**Directions for this task**
Return the data below unchanged. Drop any pictures.
──────── Record extracts ────────
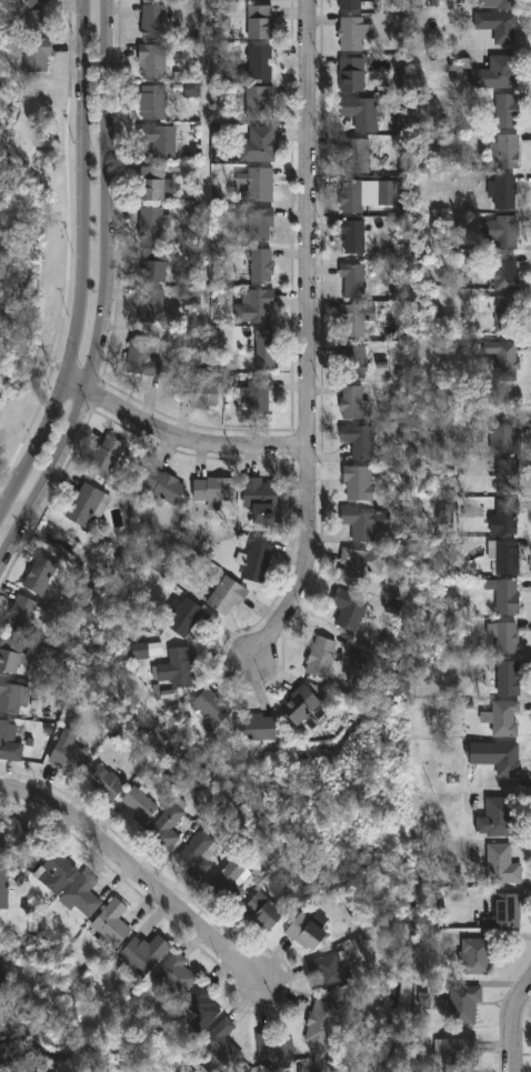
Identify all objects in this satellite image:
building: (503, 3)
building: (354, 4)
building: (39, 15)
building: (154, 20)
building: (222, 23)
building: (260, 23)
building: (499, 26)
building: (355, 34)
building: (37, 55)
building: (153, 60)
building: (261, 63)
building: (497, 74)
building: (352, 75)
building: (191, 90)
building: (153, 101)
building: (260, 102)
building: (365, 112)
building: (507, 112)
building: (160, 139)
building: (259, 144)
building: (509, 151)
building: (357, 154)
building: (156, 183)
building: (258, 183)
building: (506, 191)
building: (369, 193)
building: (154, 223)
building: (261, 223)
building: (505, 231)
building: (354, 235)
park: (32, 237)
building: (155, 264)
building: (262, 265)
road: (83, 266)
building: (475, 269)
building: (507, 272)
building: (354, 278)
road: (103, 288)
building: (151, 304)
building: (256, 305)
building: (507, 312)
building: (357, 317)
road: (309, 345)
building: (265, 349)
building: (138, 356)
building: (193, 356)
building: (504, 358)
building: (355, 360)
building: (202, 390)
building: (260, 396)
building: (354, 402)
building: (499, 435)
building: (361, 440)
road: (181, 448)
building: (106, 457)
building: (508, 474)
building: (359, 483)
building: (159, 486)
building: (214, 490)
building: (263, 500)
building: (86, 504)
building: (506, 516)
building: (364, 522)
building: (505, 556)
building: (256, 561)
building: (360, 565)
building: (41, 575)
building: (226, 592)
building: (506, 595)
building: (349, 610)
building: (22, 614)
building: (184, 616)
building: (505, 637)
building: (146, 650)
building: (12, 654)
building: (322, 657)
building: (178, 669)
building: (510, 678)
building: (11, 696)
building: (301, 705)
building: (211, 706)
building: (503, 718)
building: (257, 727)
building: (10, 742)
building: (70, 753)
building: (499, 757)
building: (106, 782)
building: (140, 805)
building: (500, 817)
building: (166, 828)
building: (11, 831)
building: (198, 855)
building: (502, 864)
building: (53, 867)
road: (130, 872)
building: (233, 879)
building: (4, 888)
building: (82, 895)
building: (506, 911)
building: (264, 912)
building: (113, 923)
building: (309, 930)
building: (479, 955)
building: (143, 956)
building: (329, 971)
building: (174, 979)
building: (1, 980)
building: (424, 1002)
building: (464, 1004)
building: (198, 1009)
road: (512, 1022)
building: (322, 1023)
building: (222, 1034)
building: (273, 1051)
building: (457, 1052)
building: (5, 1062)

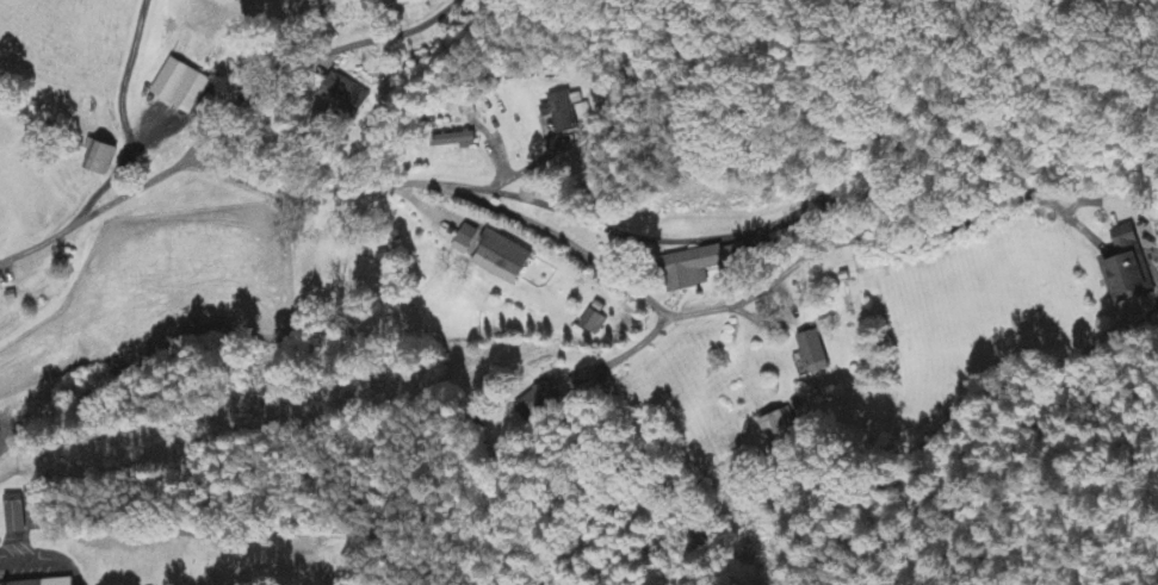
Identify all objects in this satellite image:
building: (181, 88)
building: (344, 98)
building: (566, 113)
building: (454, 142)
building: (101, 159)
road: (186, 159)
road: (587, 218)
building: (466, 242)
building: (503, 260)
building: (702, 267)
building: (1128, 271)
building: (591, 324)
building: (813, 355)
building: (541, 404)
building: (779, 429)
building: (33, 513)
building: (15, 519)
park: (266, 565)
building: (48, 581)

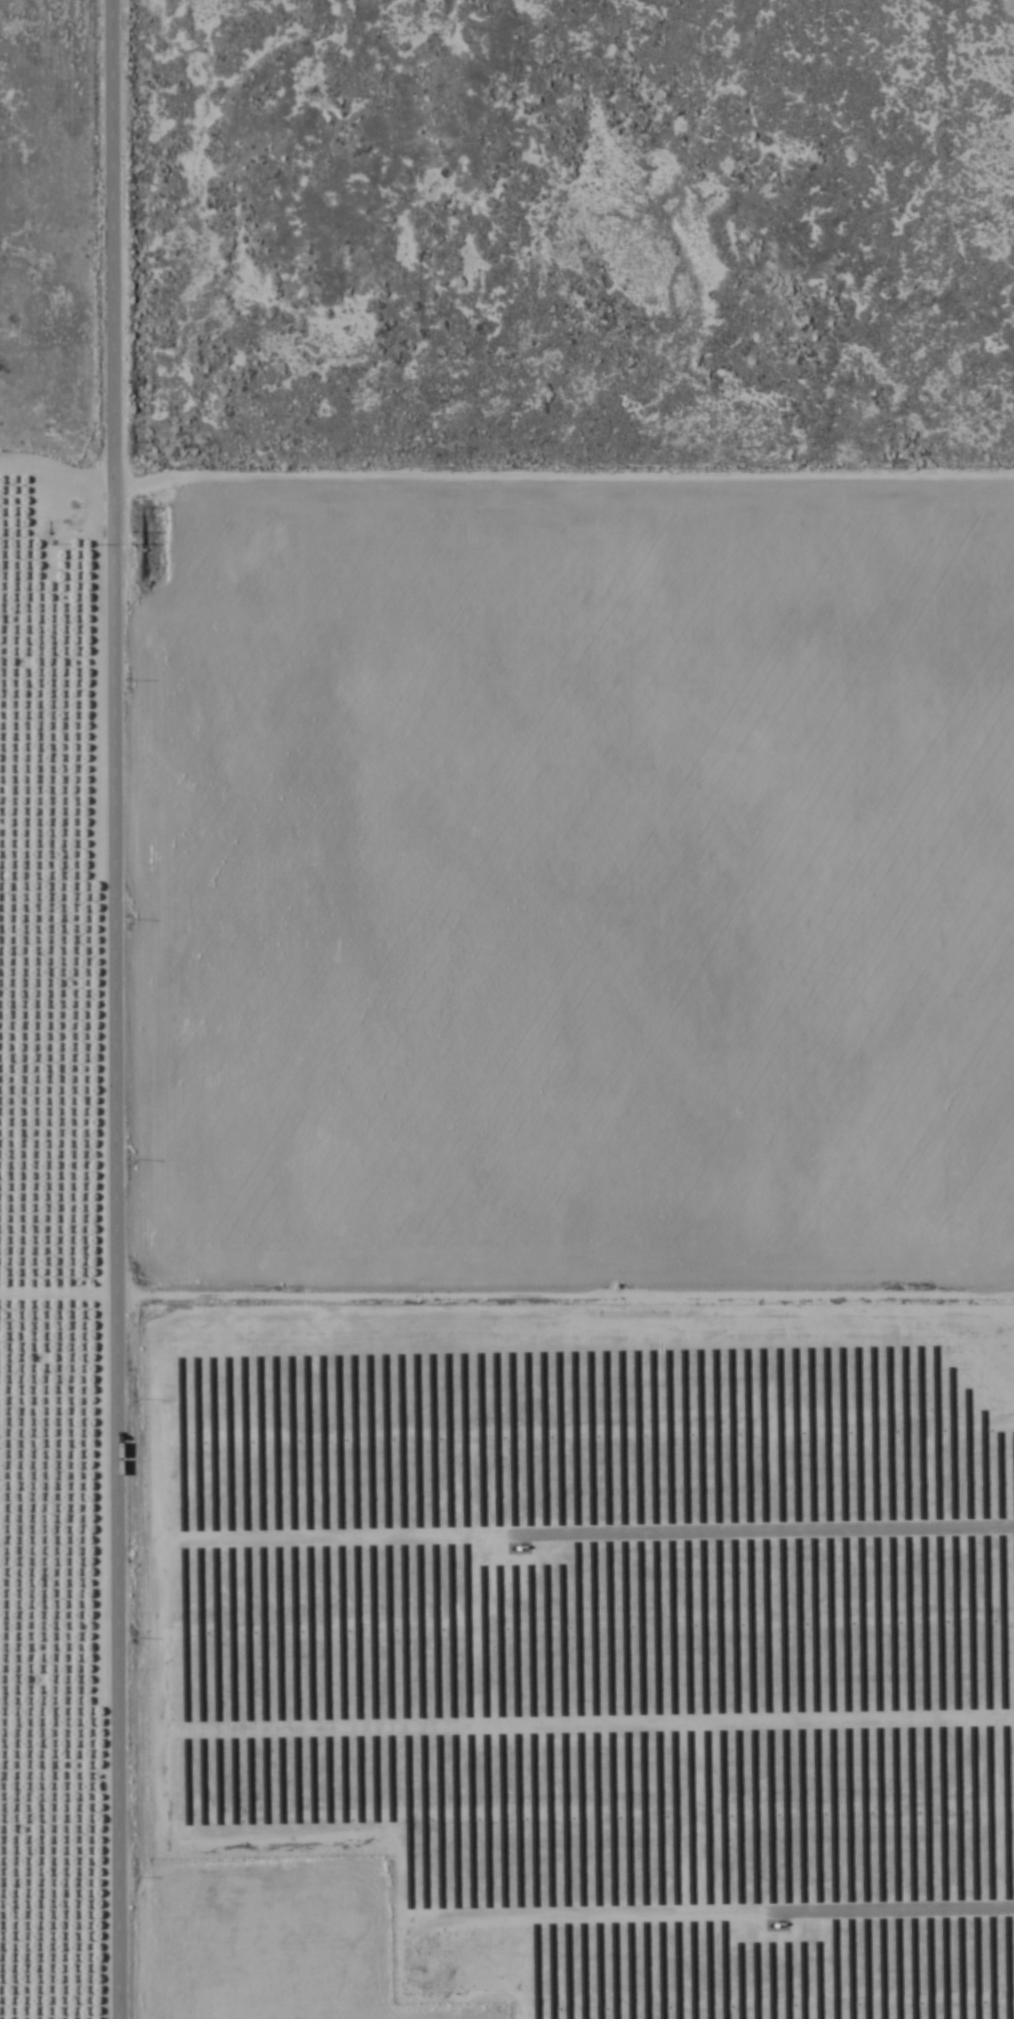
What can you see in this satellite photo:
road: (57, 452)
road: (115, 1009)
road: (58, 1258)
solar farm: (589, 1639)

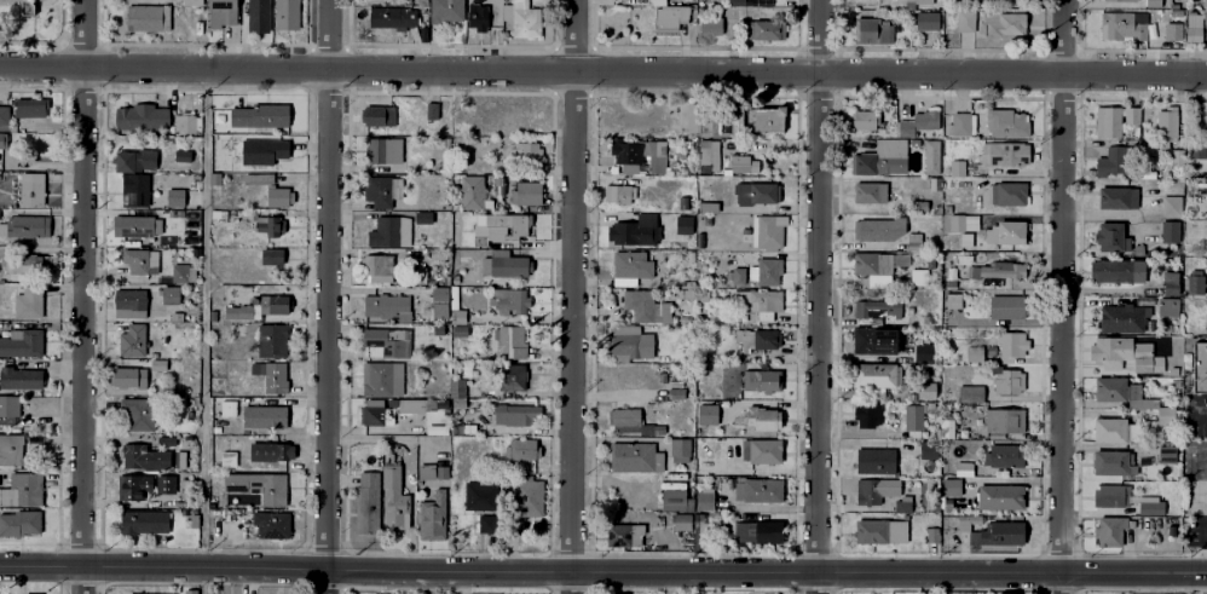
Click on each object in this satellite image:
building: (193, 0)
parking lot: (975, 0)
building: (1119, 0)
building: (1151, 0)
building: (919, 1)
building: (749, 2)
building: (24, 6)
building: (446, 10)
building: (222, 12)
building: (288, 13)
building: (393, 13)
building: (669, 13)
building: (260, 15)
building: (482, 15)
building: (523, 17)
building: (144, 18)
building: (924, 19)
building: (962, 20)
building: (1003, 23)
building: (1121, 23)
building: (1205, 24)
building: (710, 26)
building: (764, 26)
building: (1192, 26)
building: (869, 27)
building: (1171, 29)
road: (603, 68)
road: (1197, 97)
road: (1202, 97)
building: (34, 105)
building: (430, 108)
building: (259, 113)
building: (5, 114)
building: (378, 114)
building: (143, 115)
building: (1164, 116)
building: (766, 117)
building: (1112, 117)
building: (861, 118)
building: (184, 119)
building: (729, 120)
building: (1003, 120)
building: (917, 121)
building: (959, 121)
building: (703, 125)
building: (4, 140)
building: (39, 141)
building: (376, 148)
building: (525, 149)
building: (1003, 151)
building: (706, 152)
building: (624, 154)
building: (183, 155)
building: (1174, 155)
building: (881, 156)
building: (136, 157)
building: (931, 157)
building: (1113, 159)
building: (740, 162)
building: (955, 166)
road: (1201, 171)
building: (215, 177)
building: (258, 179)
building: (497, 183)
building: (136, 189)
building: (377, 189)
building: (622, 189)
building: (30, 190)
building: (524, 190)
building: (753, 190)
building: (470, 191)
building: (868, 191)
building: (1001, 191)
building: (279, 194)
building: (176, 195)
building: (1118, 199)
building: (899, 206)
building: (1171, 206)
building: (219, 214)
building: (421, 215)
building: (488, 222)
building: (132, 224)
building: (271, 224)
building: (961, 226)
building: (25, 227)
building: (518, 227)
building: (647, 227)
building: (389, 229)
building: (766, 230)
building: (1003, 230)
building: (886, 231)
building: (1171, 233)
building: (1109, 235)
building: (435, 252)
building: (226, 253)
building: (273, 256)
building: (689, 257)
building: (140, 259)
building: (865, 261)
building: (374, 262)
building: (500, 262)
building: (23, 266)
building: (628, 266)
building: (765, 270)
building: (997, 271)
building: (1116, 271)
building: (181, 272)
building: (737, 274)
building: (916, 275)
building: (949, 276)
building: (1168, 281)
building: (1193, 283)
building: (171, 293)
building: (438, 293)
road: (82, 296)
road: (327, 296)
road: (572, 296)
road: (1060, 296)
road: (819, 297)
building: (952, 299)
building: (129, 300)
building: (508, 300)
building: (275, 302)
building: (761, 302)
building: (27, 304)
building: (385, 304)
building: (641, 304)
building: (1009, 304)
building: (1166, 305)
building: (867, 307)
building: (239, 310)
building: (1119, 316)
road: (206, 330)
building: (457, 330)
building: (760, 337)
building: (385, 338)
building: (505, 338)
building: (133, 339)
building: (272, 339)
building: (876, 340)
building: (24, 342)
building: (626, 342)
building: (1010, 342)
building: (971, 351)
building: (922, 352)
building: (1123, 352)
building: (464, 368)
building: (702, 369)
building: (1201, 369)
building: (871, 373)
building: (270, 374)
building: (129, 375)
building: (380, 375)
building: (511, 375)
building: (660, 376)
building: (759, 378)
building: (1004, 378)
building: (18, 379)
building: (217, 384)
building: (456, 386)
building: (674, 388)
building: (1118, 390)
building: (925, 391)
building: (967, 392)
building: (9, 407)
building: (228, 409)
building: (389, 410)
building: (139, 413)
building: (513, 413)
building: (704, 413)
building: (864, 413)
building: (760, 416)
building: (910, 416)
building: (1164, 416)
building: (264, 417)
building: (1002, 419)
building: (629, 422)
building: (463, 427)
building: (1108, 428)
building: (951, 429)
building: (166, 440)
building: (677, 445)
building: (524, 447)
building: (758, 447)
building: (10, 449)
building: (271, 450)
building: (927, 450)
building: (1164, 454)
building: (1001, 455)
building: (180, 456)
building: (229, 456)
building: (634, 456)
building: (146, 457)
building: (875, 460)
building: (1110, 460)
building: (960, 467)
building: (440, 470)
building: (232, 480)
building: (943, 484)
building: (269, 486)
building: (134, 487)
building: (26, 488)
building: (756, 489)
building: (865, 490)
building: (478, 494)
building: (1109, 494)
building: (1002, 495)
building: (525, 496)
building: (672, 496)
building: (393, 498)
building: (702, 498)
building: (365, 501)
building: (899, 504)
building: (1149, 506)
building: (430, 515)
building: (193, 518)
building: (21, 521)
building: (144, 521)
building: (965, 521)
building: (271, 522)
building: (486, 524)
building: (680, 524)
building: (877, 529)
building: (1108, 529)
building: (760, 530)
building: (622, 533)
building: (995, 533)
road: (603, 572)
road: (459, 582)
building: (191, 590)
building: (33, 592)
building: (150, 592)
building: (763, 593)
building: (1003, 593)
building: (1014, 593)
────────
**Answer to the problem**
Identify all objects in this satellite image:
building: (503, 3)
building: (354, 4)
building: (39, 15)
building: (154, 20)
building: (222, 23)
building: (260, 23)
building: (499, 26)
building: (355, 34)
building: (37, 55)
building: (153, 60)
building: (261, 63)
building: (497, 74)
building: (352, 75)
building: (191, 90)
building: (153, 101)
building: (260, 102)
building: (365, 112)
building: (507, 112)
building: (160, 139)
building: (259, 144)
building: (509, 151)
building: (357, 154)
building: (156, 183)
building: (258, 183)
building: (506, 191)
building: (369, 193)
building: (154, 223)
building: (261, 223)
building: (505, 231)
building: (354, 235)
park: (32, 237)
building: (155, 264)
building: (262, 265)
road: (83, 266)
building: (475, 269)
building: (507, 272)
building: (354, 278)
road: (103, 288)
building: (151, 304)
building: (256, 305)
building: (507, 312)
building: (357, 317)
road: (309, 345)
building: (265, 349)
building: (138, 356)
building: (193, 356)
building: (504, 358)
building: (355, 360)
building: (202, 390)
building: (260, 396)
building: (354, 402)
building: (499, 435)
building: (361, 440)
road: (181, 448)
building: (106, 457)
building: (508, 474)
building: (359, 483)
building: (159, 486)
building: (214, 490)
building: (263, 500)
building: (86, 504)
building: (506, 516)
building: (364, 522)
building: (505, 556)
building: (256, 561)
building: (360, 565)
building: (41, 575)
building: (226, 592)
building: (506, 595)
building: (349, 610)
building: (22, 614)
building: (184, 616)
building: (505, 637)
building: (146, 650)
building: (12, 654)
building: (322, 657)
building: (178, 669)
building: (510, 678)
building: (11, 696)
building: (301, 705)
building: (211, 706)
building: (503, 718)
building: (257, 727)
building: (10, 742)
building: (70, 753)
building: (499, 757)
building: (106, 782)
building: (140, 805)
building: (500, 817)
building: (166, 828)
building: (11, 831)
building: (198, 855)
building: (502, 864)
building: (53, 867)
road: (130, 872)
building: (233, 879)
building: (4, 888)
building: (82, 895)
building: (506, 911)
building: (264, 912)
building: (113, 923)
building: (309, 930)
building: (479, 955)
building: (143, 956)
building: (329, 971)
building: (174, 979)
building: (1, 980)
building: (424, 1002)
building: (464, 1004)
building: (198, 1009)
road: (512, 1022)
building: (322, 1023)
building: (222, 1034)
building: (273, 1051)
building: (457, 1052)
building: (5, 1062)

Identify all objects in this satellite image:
building: (181, 88)
building: (344, 98)
building: (566, 113)
building: (454, 142)
building: (101, 159)
road: (186, 159)
road: (587, 218)
building: (466, 242)
building: (503, 260)
building: (702, 267)
building: (1128, 271)
building: (591, 324)
building: (813, 355)
building: (541, 404)
building: (779, 429)
building: (33, 513)
building: (15, 519)
park: (266, 565)
building: (48, 581)

What can you see in this satellite photo:
road: (57, 452)
road: (115, 1009)
road: (58, 1258)
solar farm: (589, 1639)

Click on each object in this satellite image:
building: (193, 0)
parking lot: (975, 0)
building: (1119, 0)
building: (1151, 0)
building: (919, 1)
building: (749, 2)
building: (24, 6)
building: (446, 10)
building: (222, 12)
building: (288, 13)
building: (393, 13)
building: (669, 13)
building: (260, 15)
building: (482, 15)
building: (523, 17)
building: (144, 18)
building: (924, 19)
building: (962, 20)
building: (1003, 23)
building: (1121, 23)
building: (1205, 24)
building: (710, 26)
building: (764, 26)
building: (1192, 26)
building: (869, 27)
building: (1171, 29)
road: (603, 68)
road: (1197, 97)
road: (1202, 97)
building: (34, 105)
building: (430, 108)
building: (259, 113)
building: (5, 114)
building: (378, 114)
building: (143, 115)
building: (1164, 116)
building: (766, 117)
building: (1112, 117)
building: (861, 118)
building: (184, 119)
building: (729, 120)
building: (1003, 120)
building: (917, 121)
building: (959, 121)
building: (703, 125)
building: (4, 140)
building: (39, 141)
building: (376, 148)
building: (525, 149)
building: (1003, 151)
building: (706, 152)
building: (624, 154)
building: (183, 155)
building: (1174, 155)
building: (881, 156)
building: (136, 157)
building: (931, 157)
building: (1113, 159)
building: (740, 162)
building: (955, 166)
road: (1201, 171)
building: (215, 177)
building: (258, 179)
building: (497, 183)
building: (136, 189)
building: (377, 189)
building: (622, 189)
building: (30, 190)
building: (524, 190)
building: (753, 190)
building: (470, 191)
building: (868, 191)
building: (1001, 191)
building: (279, 194)
building: (176, 195)
building: (1118, 199)
building: (899, 206)
building: (1171, 206)
building: (219, 214)
building: (421, 215)
building: (488, 222)
building: (132, 224)
building: (271, 224)
building: (961, 226)
building: (25, 227)
building: (518, 227)
building: (647, 227)
building: (389, 229)
building: (766, 230)
building: (1003, 230)
building: (886, 231)
building: (1171, 233)
building: (1109, 235)
building: (435, 252)
building: (226, 253)
building: (273, 256)
building: (689, 257)
building: (140, 259)
building: (865, 261)
building: (374, 262)
building: (500, 262)
building: (23, 266)
building: (628, 266)
building: (765, 270)
building: (997, 271)
building: (1116, 271)
building: (181, 272)
building: (737, 274)
building: (916, 275)
building: (949, 276)
building: (1168, 281)
building: (1193, 283)
building: (171, 293)
building: (438, 293)
road: (82, 296)
road: (327, 296)
road: (572, 296)
road: (1060, 296)
road: (819, 297)
building: (952, 299)
building: (129, 300)
building: (508, 300)
building: (275, 302)
building: (761, 302)
building: (27, 304)
building: (385, 304)
building: (641, 304)
building: (1009, 304)
building: (1166, 305)
building: (867, 307)
building: (239, 310)
building: (1119, 316)
road: (206, 330)
building: (457, 330)
building: (760, 337)
building: (385, 338)
building: (505, 338)
building: (133, 339)
building: (272, 339)
building: (876, 340)
building: (24, 342)
building: (626, 342)
building: (1010, 342)
building: (971, 351)
building: (922, 352)
building: (1123, 352)
building: (464, 368)
building: (702, 369)
building: (1201, 369)
building: (871, 373)
building: (270, 374)
building: (129, 375)
building: (380, 375)
building: (511, 375)
building: (660, 376)
building: (759, 378)
building: (1004, 378)
building: (18, 379)
building: (217, 384)
building: (456, 386)
building: (674, 388)
building: (1118, 390)
building: (925, 391)
building: (967, 392)
building: (9, 407)
building: (228, 409)
building: (389, 410)
building: (139, 413)
building: (513, 413)
building: (704, 413)
building: (864, 413)
building: (760, 416)
building: (910, 416)
building: (1164, 416)
building: (264, 417)
building: (1002, 419)
building: (629, 422)
building: (463, 427)
building: (1108, 428)
building: (951, 429)
building: (166, 440)
building: (677, 445)
building: (524, 447)
building: (758, 447)
building: (10, 449)
building: (271, 450)
building: (927, 450)
building: (1164, 454)
building: (1001, 455)
building: (180, 456)
building: (229, 456)
building: (634, 456)
building: (146, 457)
building: (875, 460)
building: (1110, 460)
building: (960, 467)
building: (440, 470)
building: (232, 480)
building: (943, 484)
building: (269, 486)
building: (134, 487)
building: (26, 488)
building: (756, 489)
building: (865, 490)
building: (478, 494)
building: (1109, 494)
building: (1002, 495)
building: (525, 496)
building: (672, 496)
building: (393, 498)
building: (702, 498)
building: (365, 501)
building: (899, 504)
building: (1149, 506)
building: (430, 515)
building: (193, 518)
building: (21, 521)
building: (144, 521)
building: (965, 521)
building: (271, 522)
building: (486, 524)
building: (680, 524)
building: (877, 529)
building: (1108, 529)
building: (760, 530)
building: (622, 533)
building: (995, 533)
road: (603, 572)
road: (459, 582)
building: (191, 590)
building: (33, 592)
building: (150, 592)
building: (763, 593)
building: (1003, 593)
building: (1014, 593)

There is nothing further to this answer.